How to complete this task.
Below are the records. List every line holding the word "yellow".

-- Opening Marker --

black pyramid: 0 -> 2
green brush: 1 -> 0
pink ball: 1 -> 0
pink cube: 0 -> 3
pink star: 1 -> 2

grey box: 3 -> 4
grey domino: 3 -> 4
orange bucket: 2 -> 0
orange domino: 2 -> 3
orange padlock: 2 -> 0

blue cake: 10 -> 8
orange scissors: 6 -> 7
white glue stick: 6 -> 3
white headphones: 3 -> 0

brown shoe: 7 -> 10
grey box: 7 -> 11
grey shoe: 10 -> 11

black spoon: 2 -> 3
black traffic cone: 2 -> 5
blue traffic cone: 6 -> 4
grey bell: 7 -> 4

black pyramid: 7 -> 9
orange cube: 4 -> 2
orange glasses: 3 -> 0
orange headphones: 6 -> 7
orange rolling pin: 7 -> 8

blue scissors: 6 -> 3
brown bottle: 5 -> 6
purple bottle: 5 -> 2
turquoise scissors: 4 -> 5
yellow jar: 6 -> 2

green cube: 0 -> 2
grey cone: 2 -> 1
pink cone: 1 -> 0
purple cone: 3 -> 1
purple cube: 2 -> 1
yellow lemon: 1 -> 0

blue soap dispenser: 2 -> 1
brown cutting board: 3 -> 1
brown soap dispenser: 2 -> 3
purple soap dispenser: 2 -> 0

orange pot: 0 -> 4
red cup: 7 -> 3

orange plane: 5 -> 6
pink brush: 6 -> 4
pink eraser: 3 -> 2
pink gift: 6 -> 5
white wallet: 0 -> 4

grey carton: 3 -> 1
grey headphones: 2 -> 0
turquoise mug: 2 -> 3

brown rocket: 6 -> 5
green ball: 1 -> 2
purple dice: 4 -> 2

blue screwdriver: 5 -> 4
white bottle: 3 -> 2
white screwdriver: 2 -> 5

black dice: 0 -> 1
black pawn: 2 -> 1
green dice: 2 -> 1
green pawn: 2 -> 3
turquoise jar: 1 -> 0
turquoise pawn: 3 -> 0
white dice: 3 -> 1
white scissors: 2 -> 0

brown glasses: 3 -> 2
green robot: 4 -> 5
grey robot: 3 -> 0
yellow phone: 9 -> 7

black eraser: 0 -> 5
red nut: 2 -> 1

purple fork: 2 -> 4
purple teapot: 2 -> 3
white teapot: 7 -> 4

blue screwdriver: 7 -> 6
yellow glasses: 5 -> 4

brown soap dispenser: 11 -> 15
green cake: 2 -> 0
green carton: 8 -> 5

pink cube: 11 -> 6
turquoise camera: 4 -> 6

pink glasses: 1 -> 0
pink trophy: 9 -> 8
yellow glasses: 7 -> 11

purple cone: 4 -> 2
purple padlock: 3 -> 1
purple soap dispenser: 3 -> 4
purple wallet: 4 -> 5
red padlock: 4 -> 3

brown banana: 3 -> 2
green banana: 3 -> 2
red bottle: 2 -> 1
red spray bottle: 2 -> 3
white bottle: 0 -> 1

-- Closing Marker --

Answer to this problem.
yellow jar: 6 -> 2
yellow lemon: 1 -> 0
yellow phone: 9 -> 7
yellow glasses: 5 -> 4
yellow glasses: 7 -> 11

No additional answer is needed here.